» Exercise objective
Among the entries below, find the line with "JOY3 pin VRX: A2 -> 5" and the line with "JOY3 pin VRY: 14 -> A3". Return exactly those lines and every line between them, but no pictures.

» Records for the task

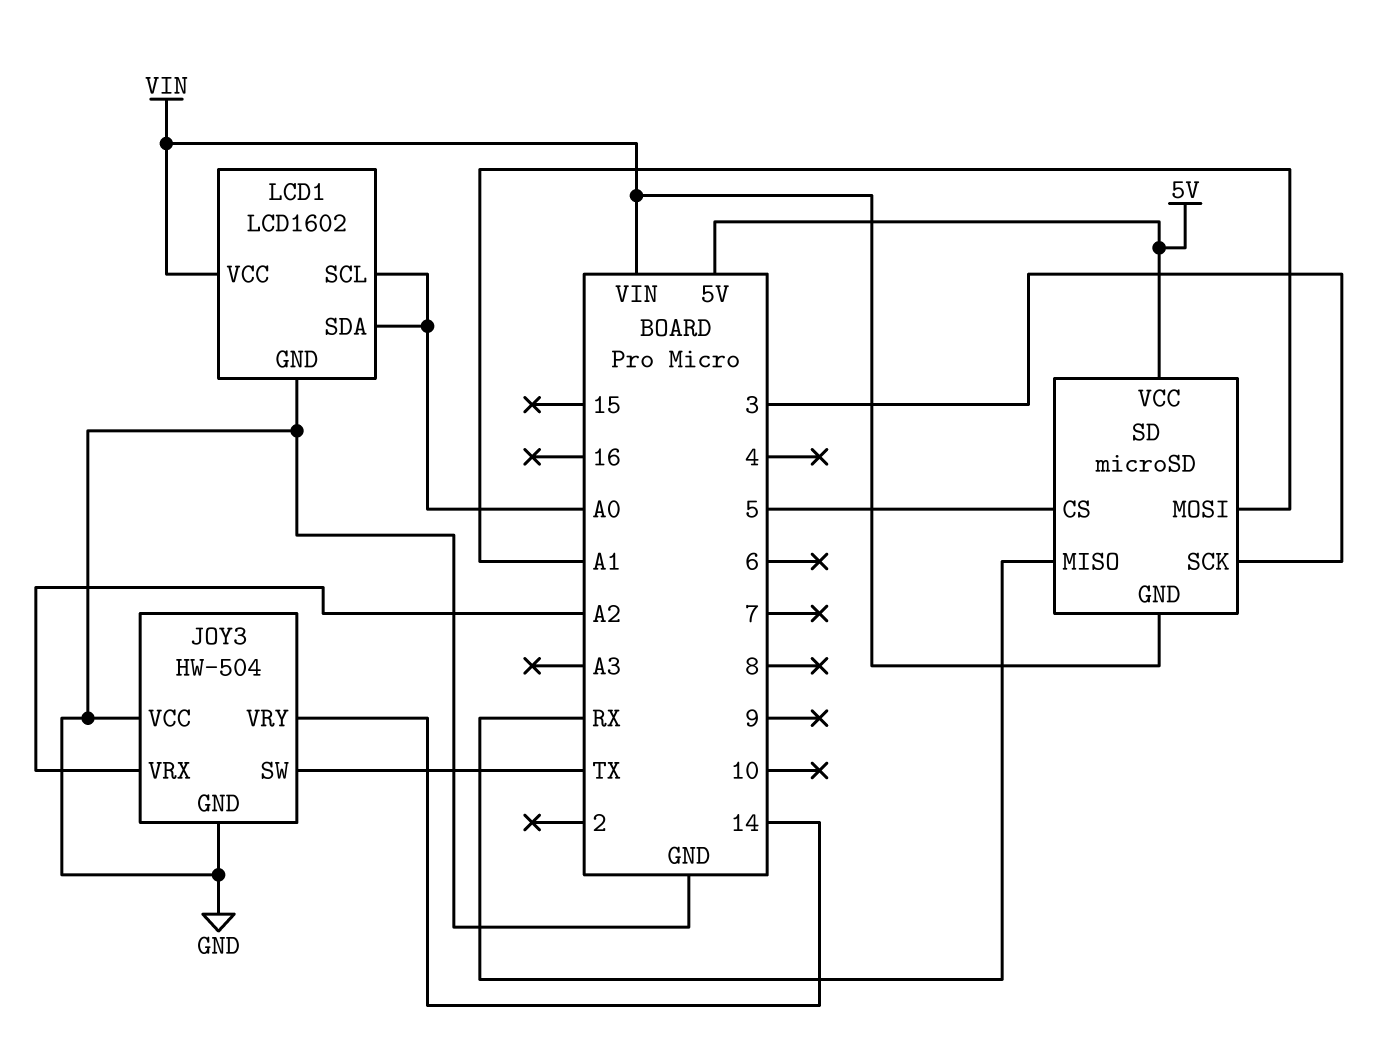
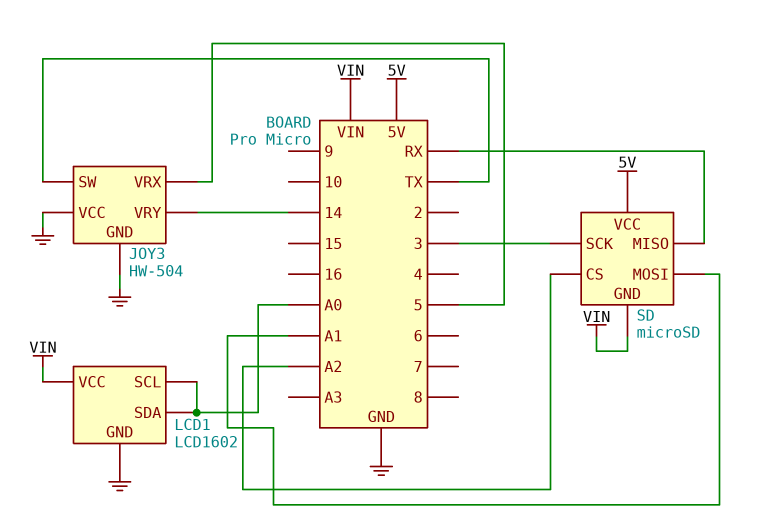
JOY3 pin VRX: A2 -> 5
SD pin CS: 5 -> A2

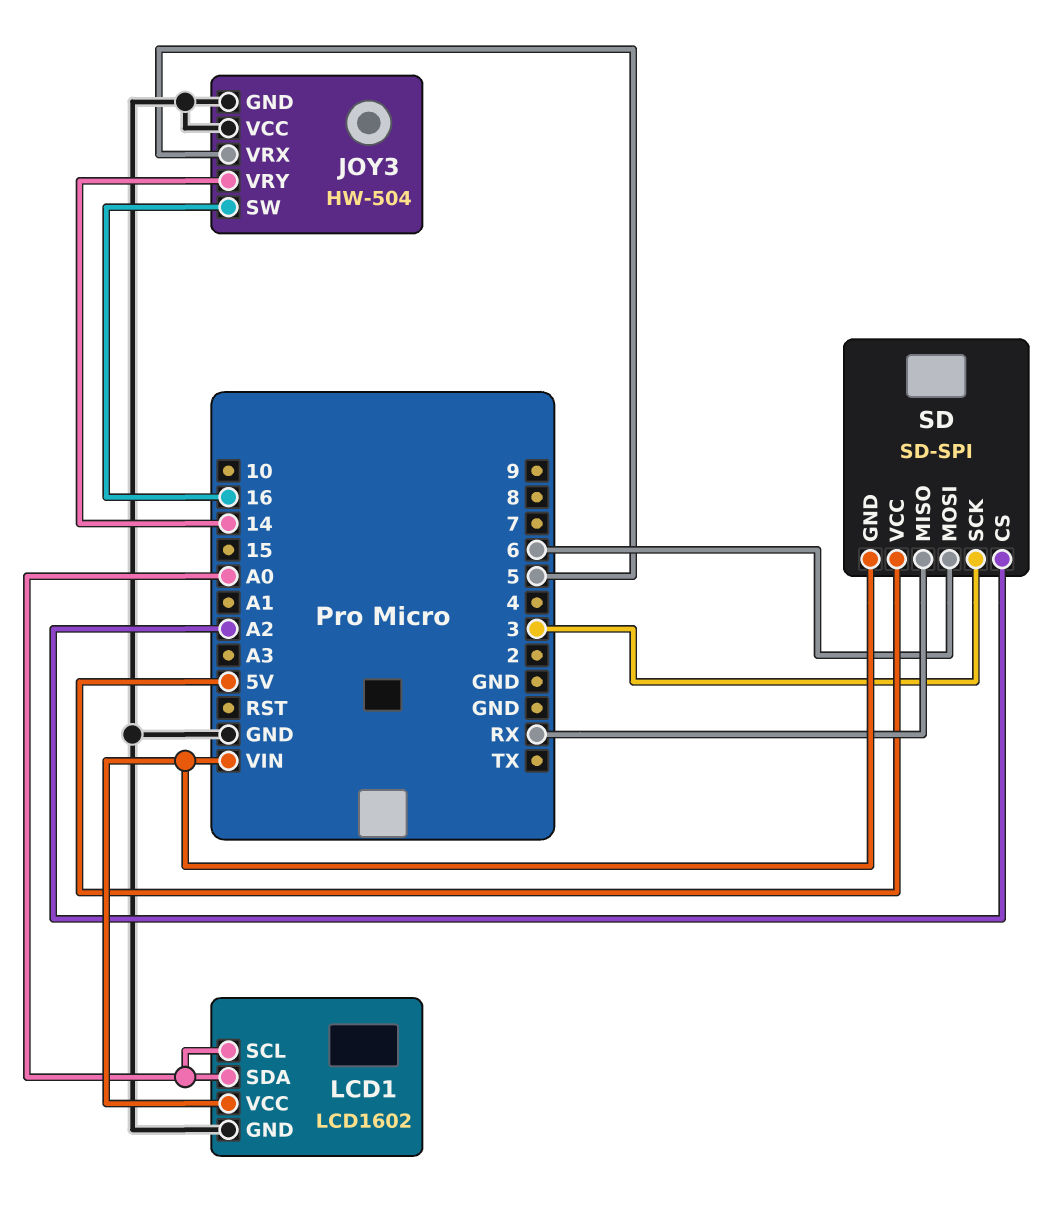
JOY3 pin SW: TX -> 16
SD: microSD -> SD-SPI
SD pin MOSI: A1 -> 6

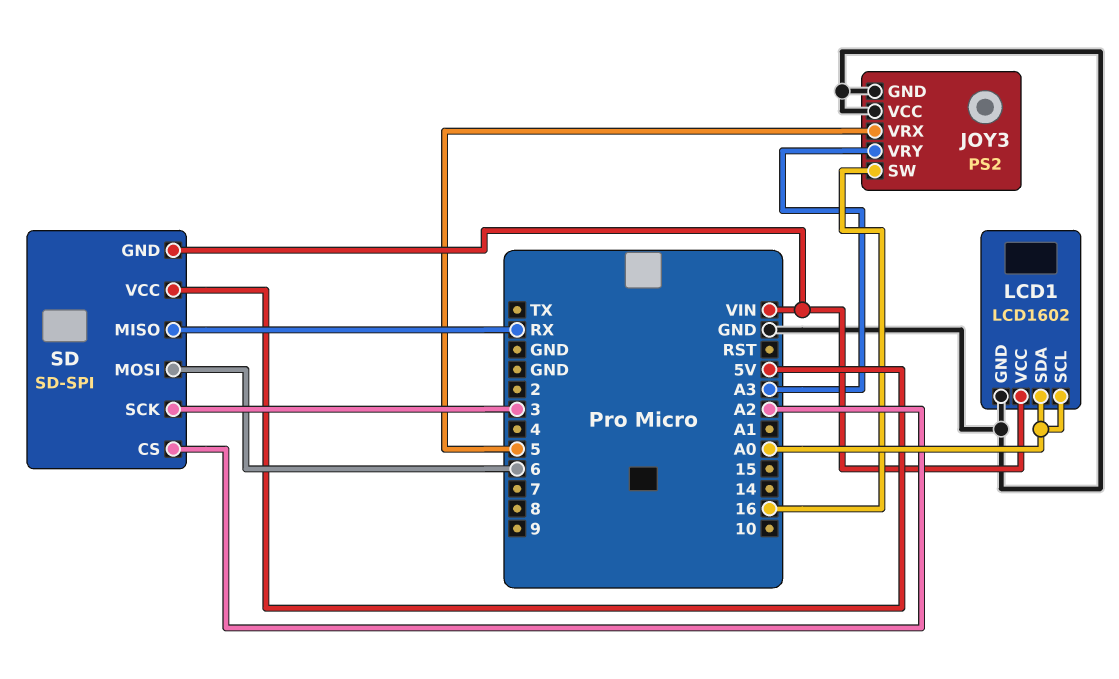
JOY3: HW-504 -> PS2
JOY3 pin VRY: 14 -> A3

* * *

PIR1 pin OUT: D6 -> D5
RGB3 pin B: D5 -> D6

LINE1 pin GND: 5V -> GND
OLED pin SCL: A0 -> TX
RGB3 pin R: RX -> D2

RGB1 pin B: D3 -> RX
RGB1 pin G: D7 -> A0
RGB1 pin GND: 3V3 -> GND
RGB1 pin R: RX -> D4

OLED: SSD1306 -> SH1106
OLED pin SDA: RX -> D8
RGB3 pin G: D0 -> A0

* * *

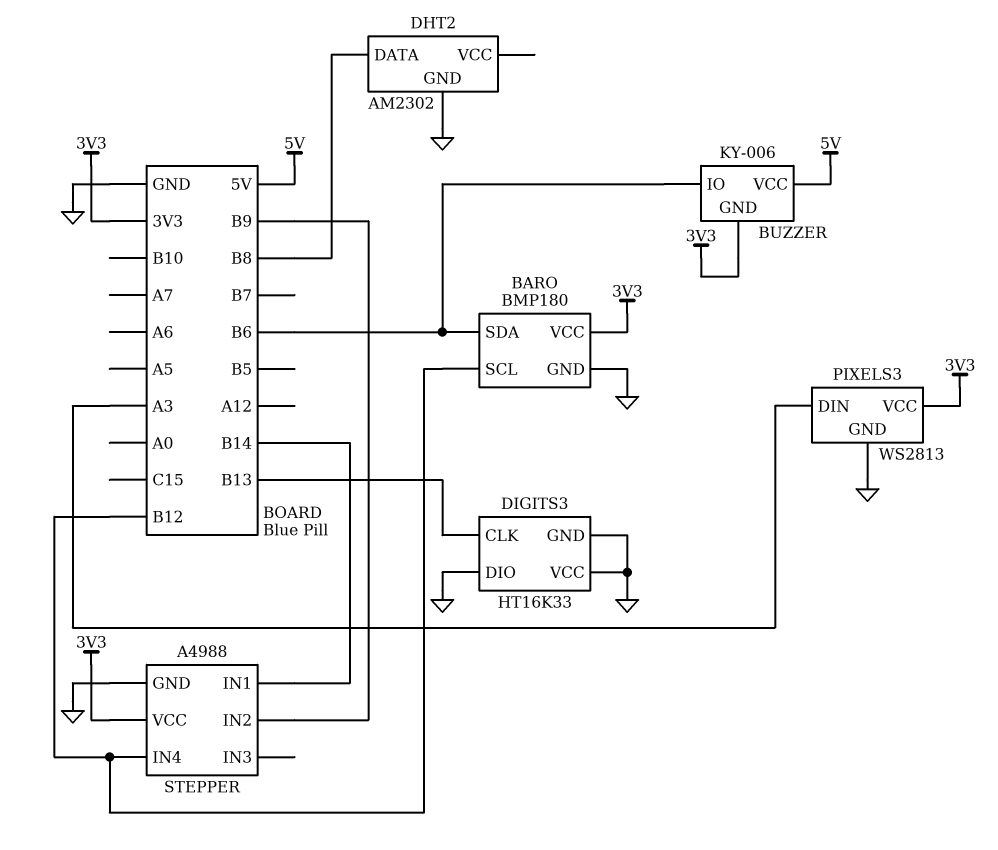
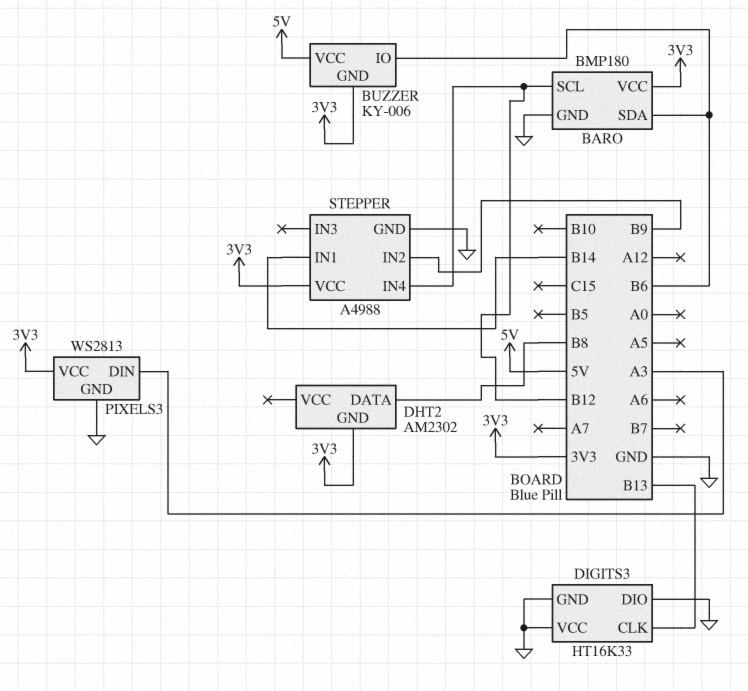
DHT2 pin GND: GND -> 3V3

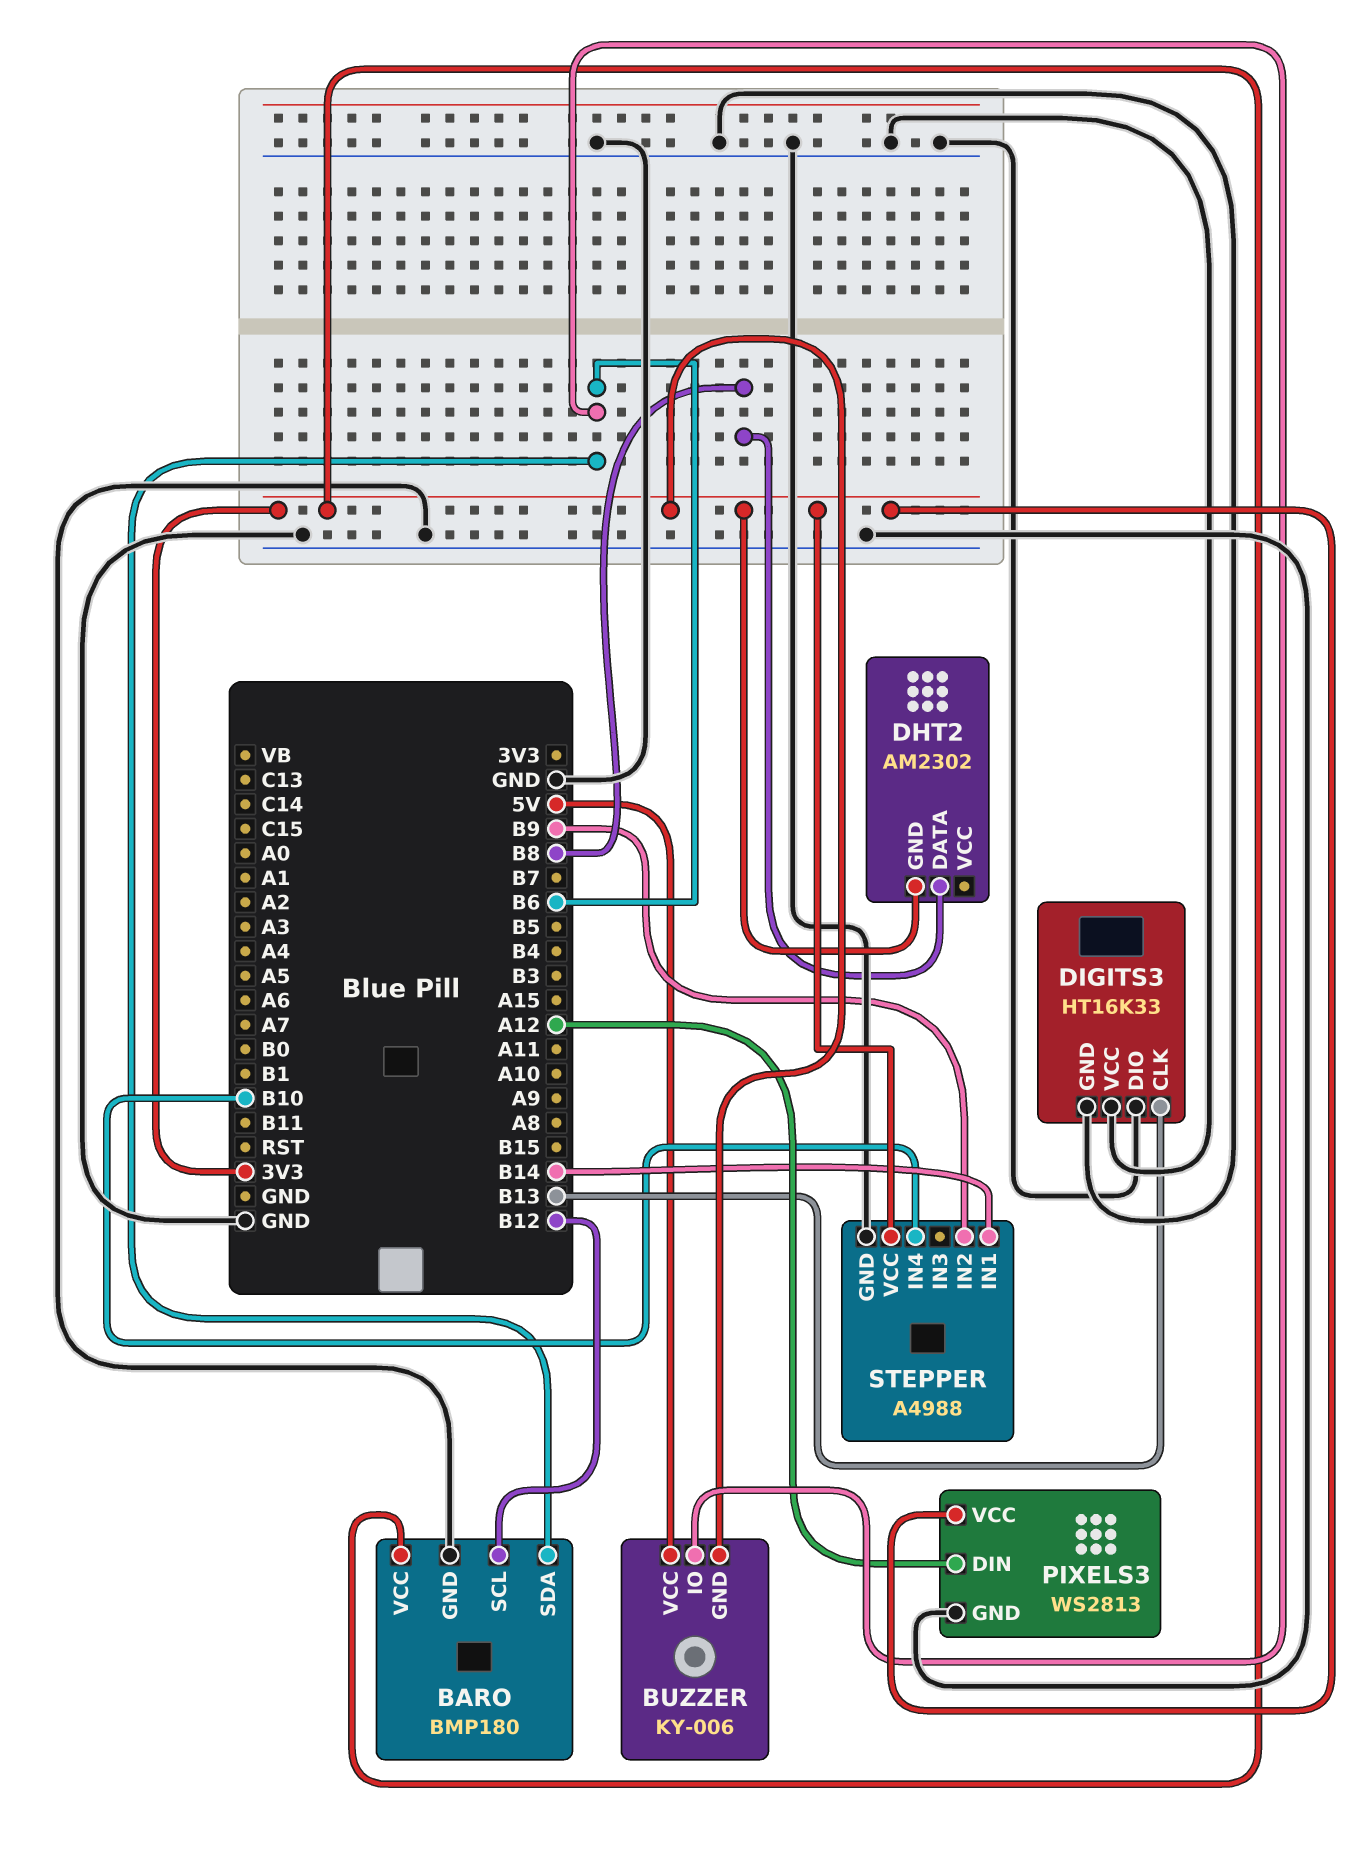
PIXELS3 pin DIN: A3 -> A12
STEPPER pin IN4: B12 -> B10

» Written answer
JOY3 pin VRX: A2 -> 5
SD pin CS: 5 -> A2

JOY3 pin SW: TX -> 16
SD: microSD -> SD-SPI
SD pin MOSI: A1 -> 6

JOY3: HW-504 -> PS2
JOY3 pin VRY: 14 -> A3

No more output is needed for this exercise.